ABOUT THIS EXERCISE
Look through the entries below and show every line containing the word "watering".

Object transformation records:
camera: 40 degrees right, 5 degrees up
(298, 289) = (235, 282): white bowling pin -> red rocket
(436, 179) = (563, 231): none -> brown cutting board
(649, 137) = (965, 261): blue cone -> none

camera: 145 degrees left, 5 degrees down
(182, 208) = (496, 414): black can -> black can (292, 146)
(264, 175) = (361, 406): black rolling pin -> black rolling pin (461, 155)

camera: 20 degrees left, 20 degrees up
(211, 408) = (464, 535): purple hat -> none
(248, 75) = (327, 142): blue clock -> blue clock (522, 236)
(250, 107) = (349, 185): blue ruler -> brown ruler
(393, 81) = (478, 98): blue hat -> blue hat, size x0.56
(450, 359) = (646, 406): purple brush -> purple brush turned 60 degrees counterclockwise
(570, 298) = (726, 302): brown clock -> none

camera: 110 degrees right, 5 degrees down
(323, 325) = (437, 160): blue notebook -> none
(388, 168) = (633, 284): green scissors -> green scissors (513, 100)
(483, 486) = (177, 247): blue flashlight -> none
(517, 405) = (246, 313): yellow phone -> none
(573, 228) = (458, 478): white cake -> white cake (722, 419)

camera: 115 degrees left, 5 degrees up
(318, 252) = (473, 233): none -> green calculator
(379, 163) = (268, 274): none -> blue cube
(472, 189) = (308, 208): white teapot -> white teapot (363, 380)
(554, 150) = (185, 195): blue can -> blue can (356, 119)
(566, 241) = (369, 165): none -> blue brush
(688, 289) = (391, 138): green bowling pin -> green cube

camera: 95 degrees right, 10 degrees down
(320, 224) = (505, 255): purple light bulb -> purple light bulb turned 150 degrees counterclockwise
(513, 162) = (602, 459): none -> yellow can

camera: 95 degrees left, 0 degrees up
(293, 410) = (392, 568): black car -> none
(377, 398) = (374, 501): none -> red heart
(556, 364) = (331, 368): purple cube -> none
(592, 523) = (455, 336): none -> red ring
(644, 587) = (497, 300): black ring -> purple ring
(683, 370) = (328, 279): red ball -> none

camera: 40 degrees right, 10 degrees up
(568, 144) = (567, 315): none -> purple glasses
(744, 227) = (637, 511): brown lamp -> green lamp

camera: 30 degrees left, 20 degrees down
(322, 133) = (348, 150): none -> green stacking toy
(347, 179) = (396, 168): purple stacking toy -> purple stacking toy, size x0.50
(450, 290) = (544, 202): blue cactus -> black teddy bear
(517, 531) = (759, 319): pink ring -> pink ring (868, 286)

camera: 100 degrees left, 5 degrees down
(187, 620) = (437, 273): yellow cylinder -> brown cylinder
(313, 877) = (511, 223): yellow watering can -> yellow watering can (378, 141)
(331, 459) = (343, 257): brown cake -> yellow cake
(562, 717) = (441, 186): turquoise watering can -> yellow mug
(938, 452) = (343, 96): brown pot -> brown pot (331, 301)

SOLUTION
(313, 877) = (511, 223): yellow watering can -> yellow watering can (378, 141)
(562, 717) = (441, 186): turquoise watering can -> yellow mug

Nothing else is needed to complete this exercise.